▸ EXERCISE INSTRUCTIONS: Please repeat, from the entries that follow, the lines from the one containing "BT1 pin TXD: GP0 -> GP7" through the one containing "RGB3 pin G: GP10 -> GP19" exactly, adding nothing.

▸ MATERIAL PROVIDED:

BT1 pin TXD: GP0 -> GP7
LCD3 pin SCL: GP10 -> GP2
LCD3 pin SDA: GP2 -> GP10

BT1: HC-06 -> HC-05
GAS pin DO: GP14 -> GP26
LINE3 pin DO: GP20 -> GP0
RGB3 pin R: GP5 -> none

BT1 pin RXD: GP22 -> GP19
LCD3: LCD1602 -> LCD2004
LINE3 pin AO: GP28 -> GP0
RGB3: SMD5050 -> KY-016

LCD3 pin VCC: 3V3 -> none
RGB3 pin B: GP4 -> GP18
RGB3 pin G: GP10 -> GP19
...
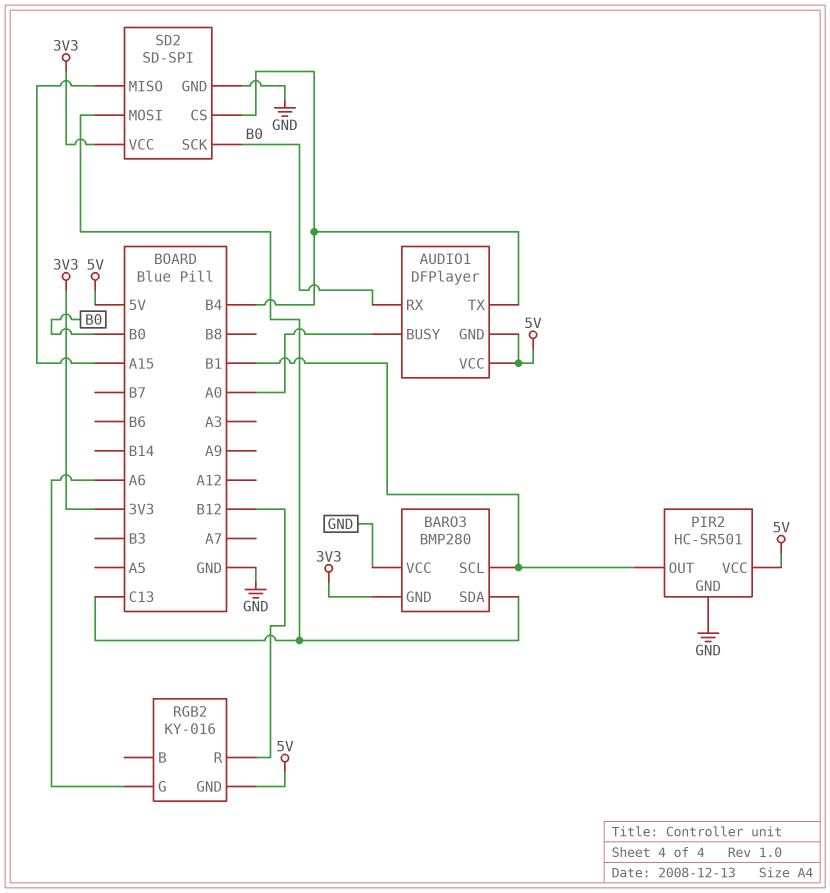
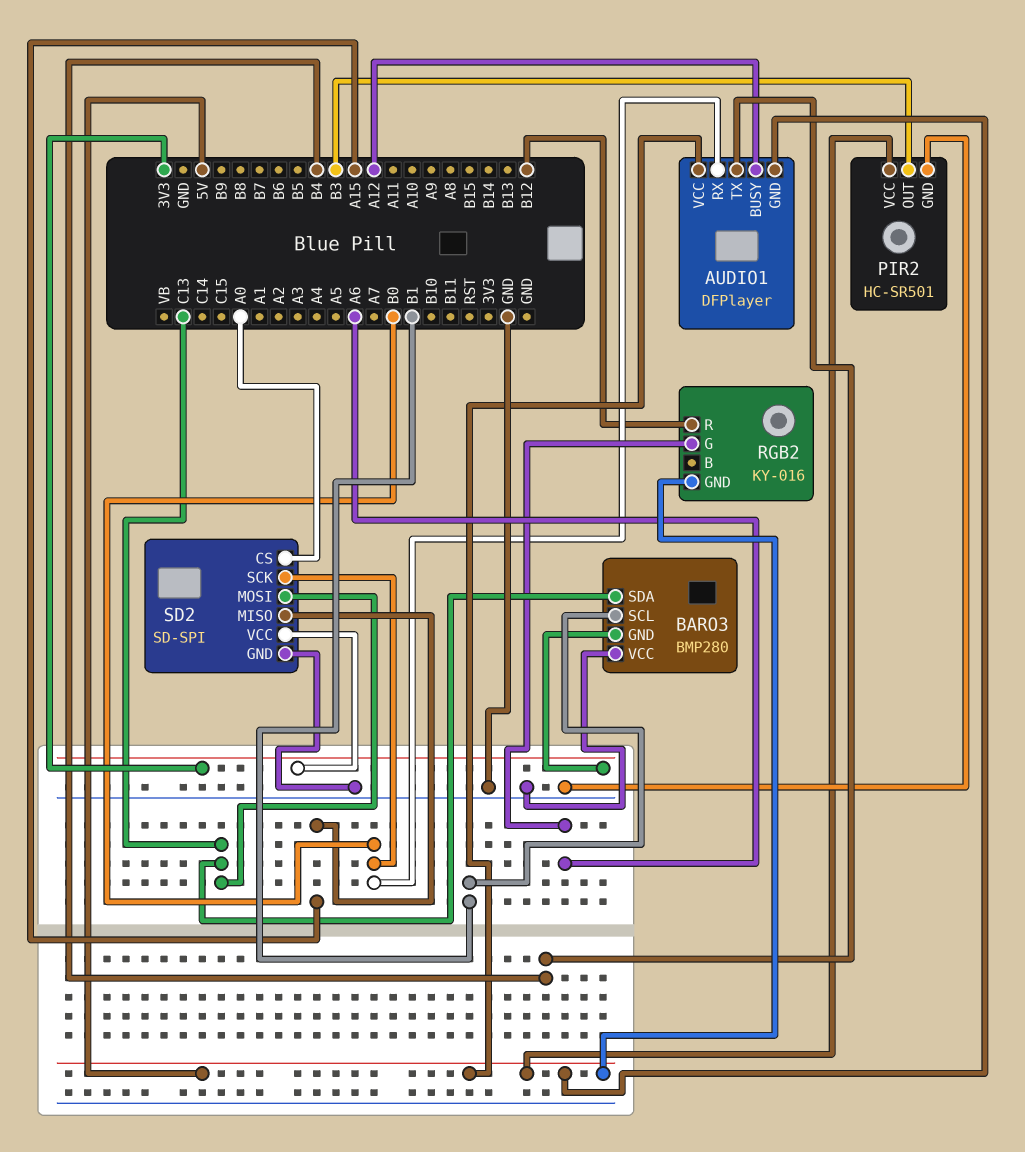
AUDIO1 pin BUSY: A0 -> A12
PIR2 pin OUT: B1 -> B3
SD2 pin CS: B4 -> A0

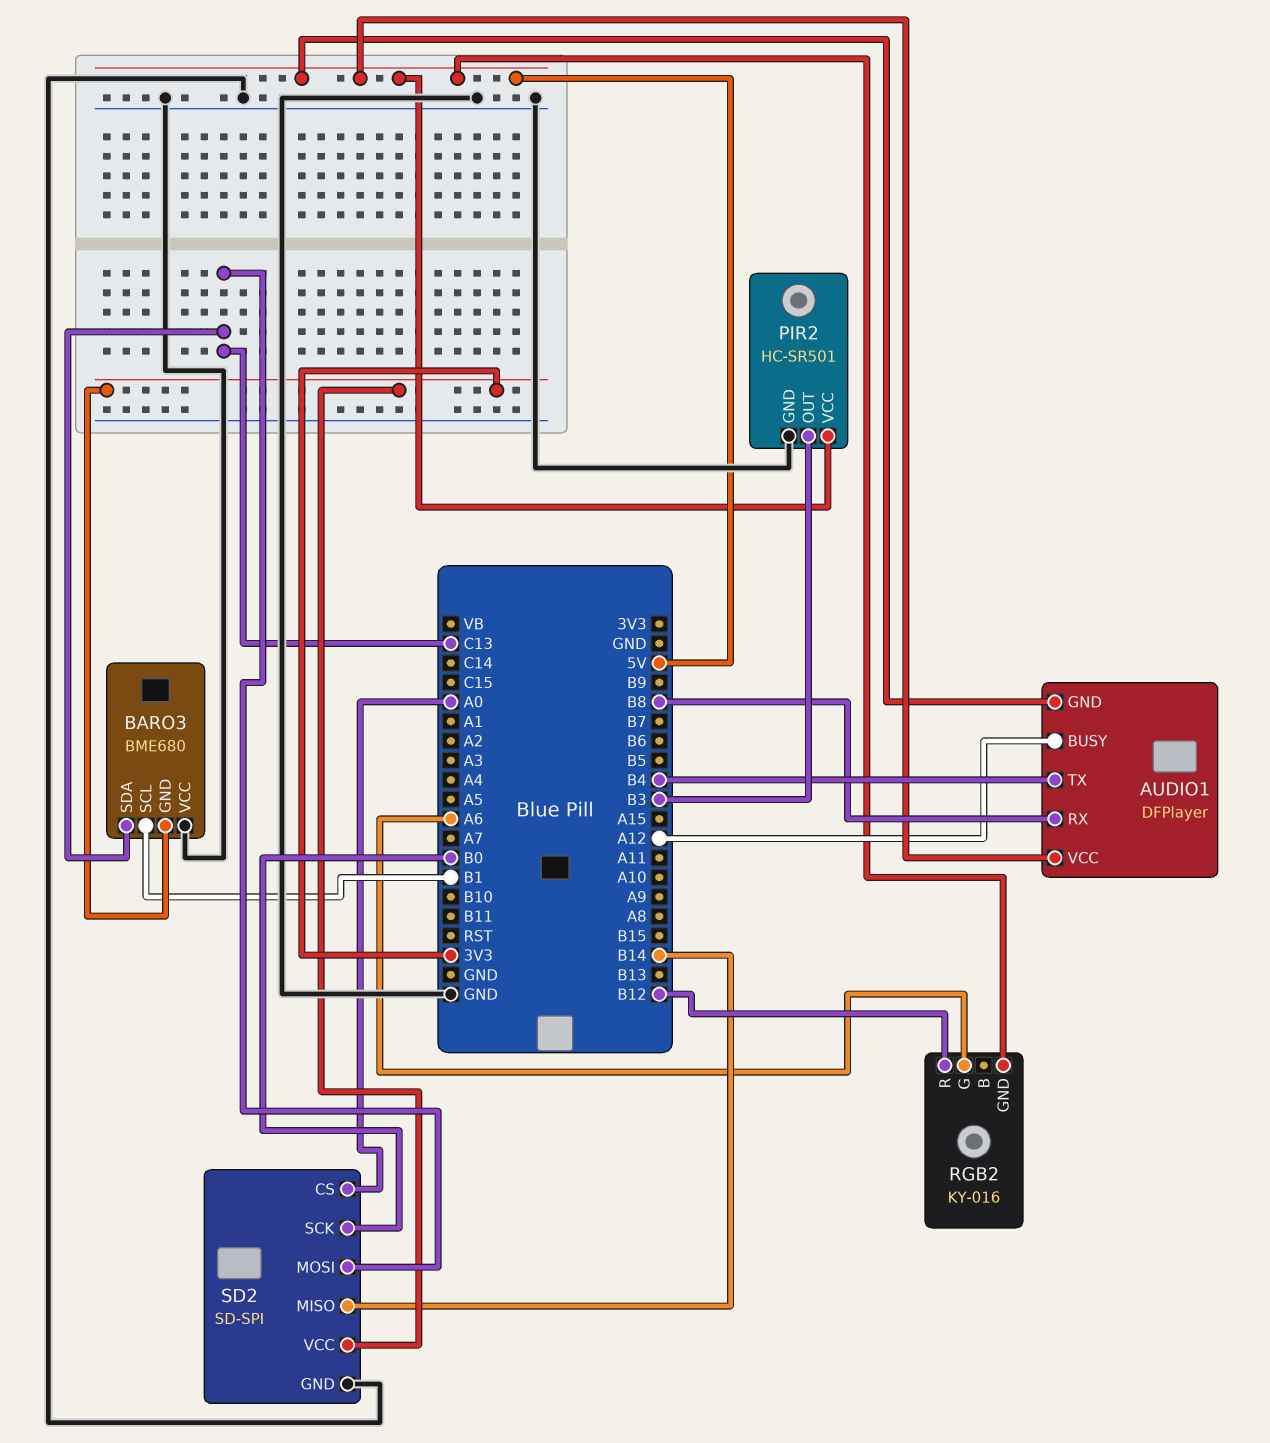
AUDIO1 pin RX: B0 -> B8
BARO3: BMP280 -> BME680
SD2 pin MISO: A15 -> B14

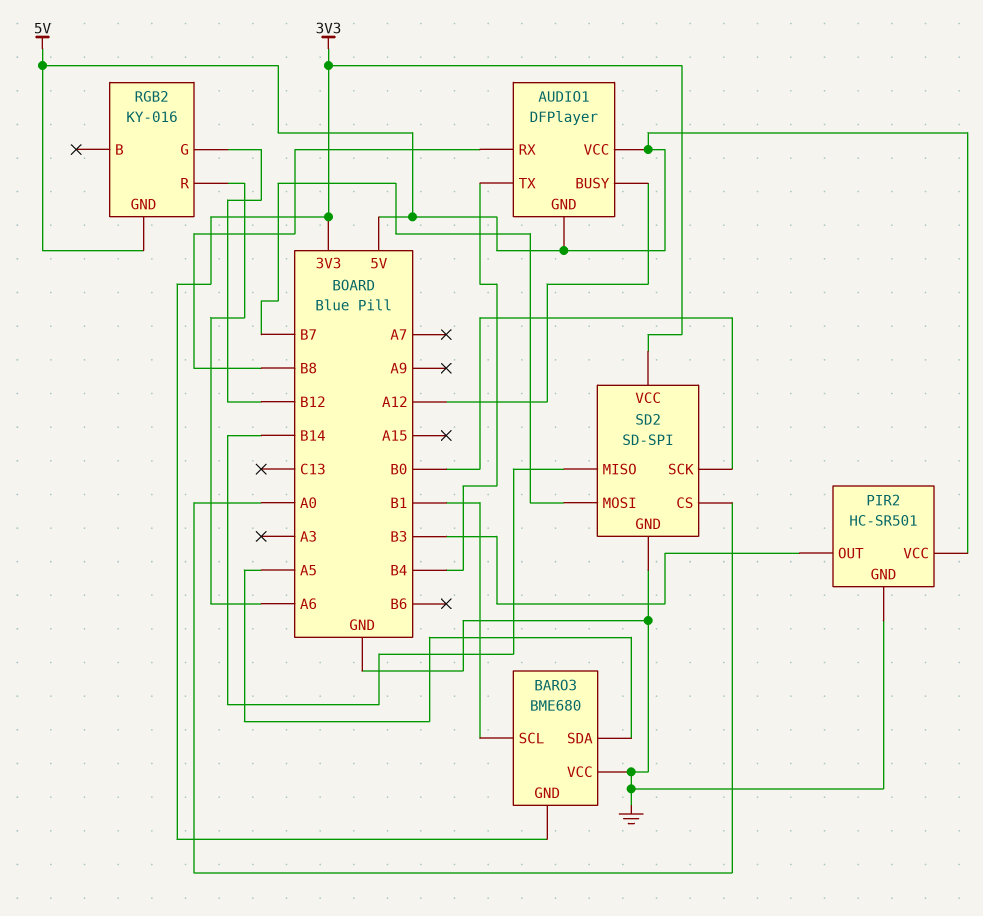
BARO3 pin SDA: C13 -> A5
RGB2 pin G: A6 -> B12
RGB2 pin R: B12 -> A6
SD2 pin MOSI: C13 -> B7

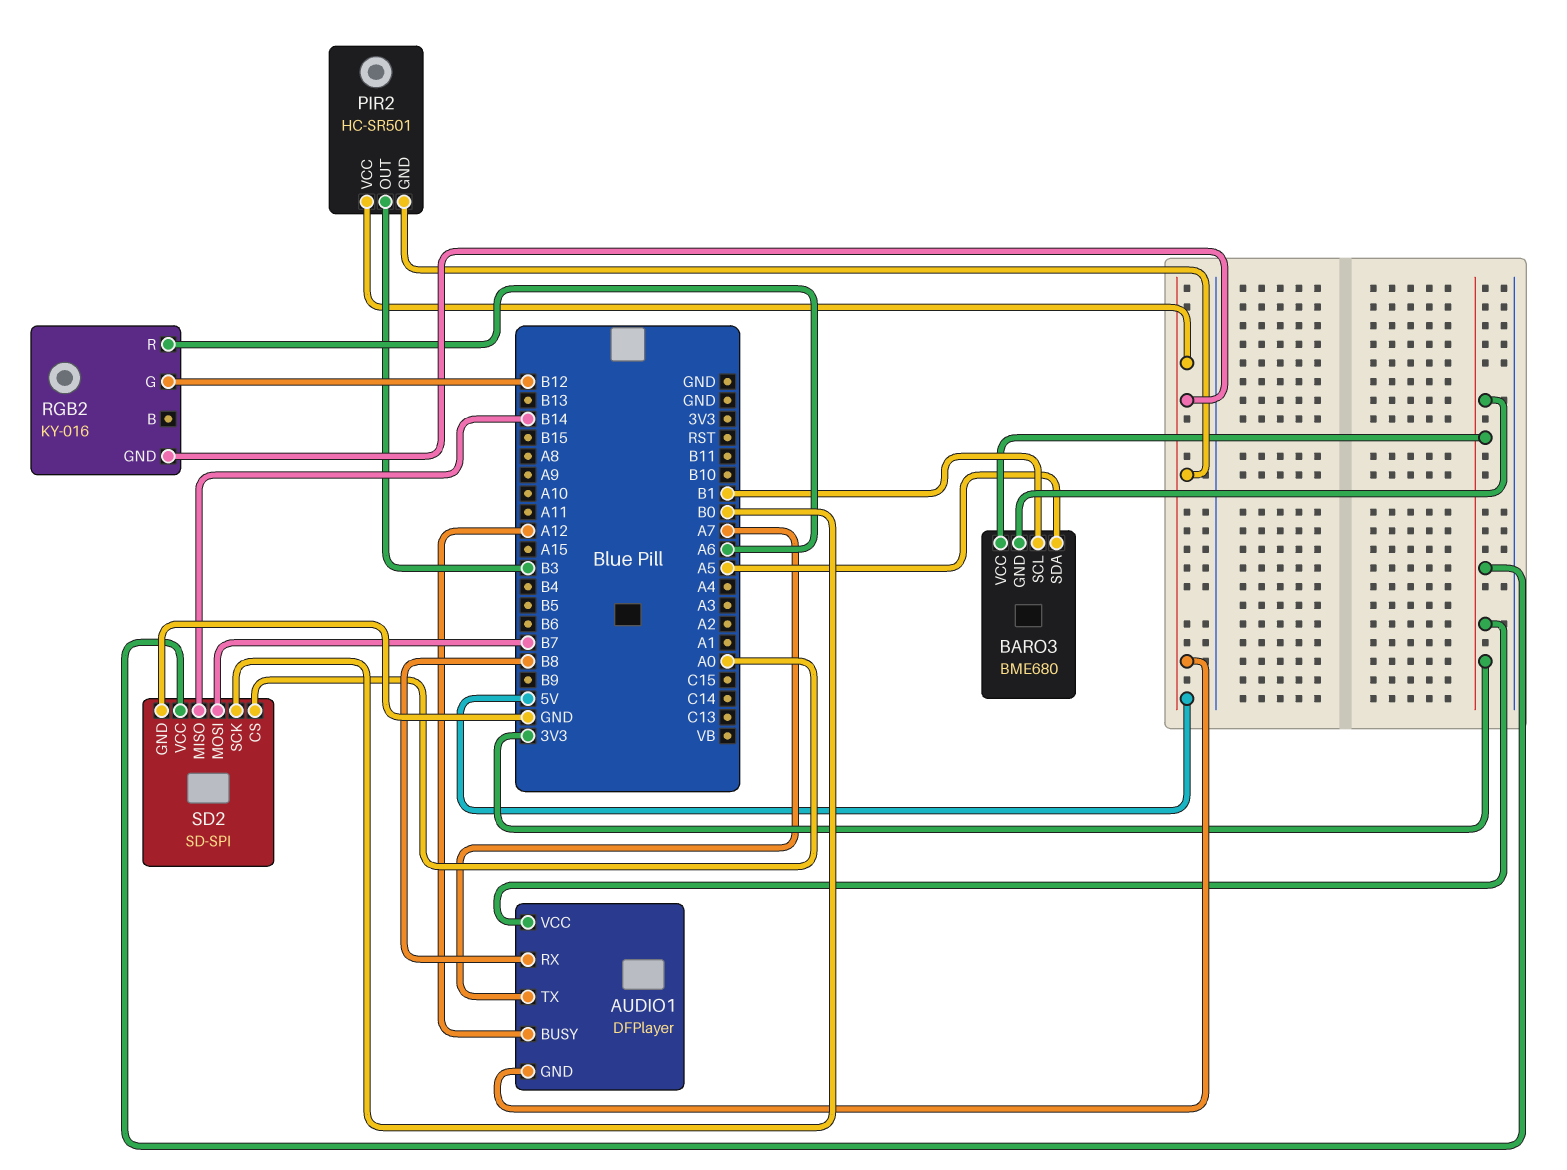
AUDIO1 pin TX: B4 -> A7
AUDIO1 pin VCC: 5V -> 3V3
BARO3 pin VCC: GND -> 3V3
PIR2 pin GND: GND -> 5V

▸ FINAL ANSWER:
BT1 pin TXD: GP0 -> GP7
LCD3 pin SCL: GP10 -> GP2
LCD3 pin SDA: GP2 -> GP10

BT1: HC-06 -> HC-05
GAS pin DO: GP14 -> GP26
LINE3 pin DO: GP20 -> GP0
RGB3 pin R: GP5 -> none

BT1 pin RXD: GP22 -> GP19
LCD3: LCD1602 -> LCD2004
LINE3 pin AO: GP28 -> GP0
RGB3: SMD5050 -> KY-016

LCD3 pin VCC: 3V3 -> none
RGB3 pin B: GP4 -> GP18
RGB3 pin G: GP10 -> GP19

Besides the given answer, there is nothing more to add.